§ **Task instructions**
I'd like the entire listing output verbatim, apart from the pictures.

§ **Supplied information**
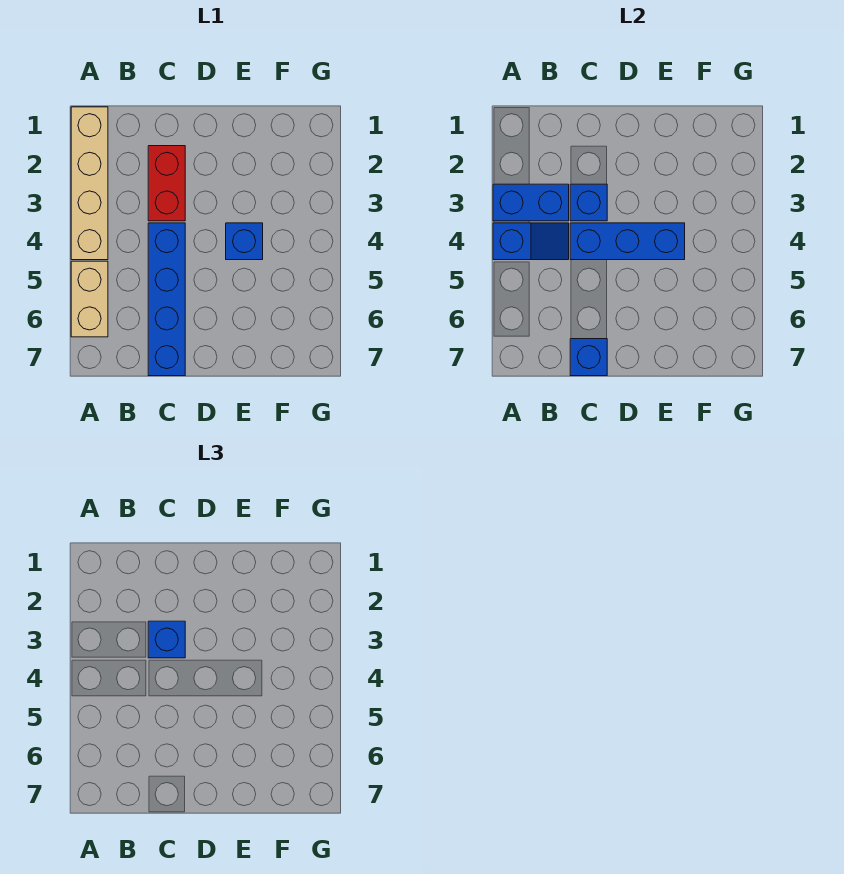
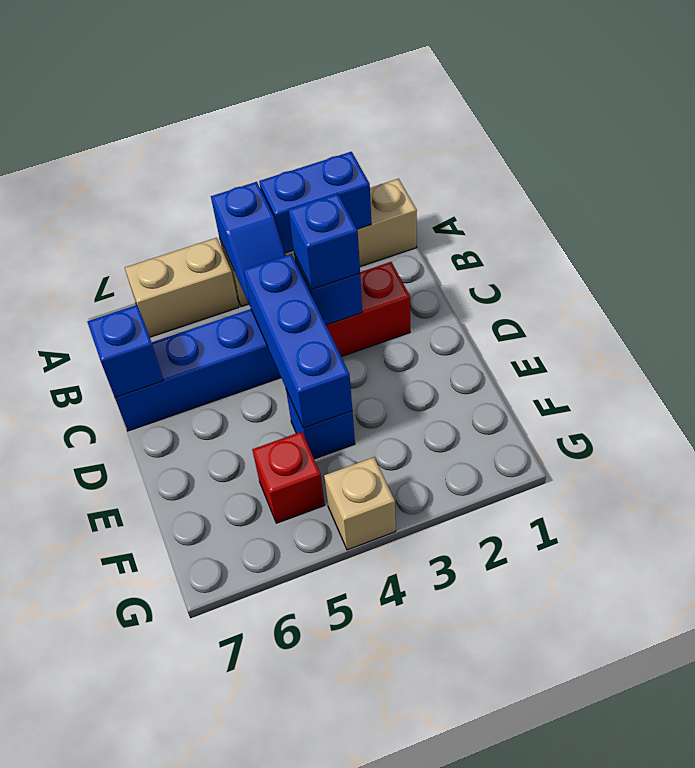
blue brick A3:B3 level 2 -> blue brick A2:A3 level 2
none -> red brick F5 level 1
none -> tan brick G4 level 1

§ **Answer to this task**
blue brick A3:B3 level 2 -> blue brick A2:A3 level 2
none -> red brick F5 level 1
none -> tan brick G4 level 1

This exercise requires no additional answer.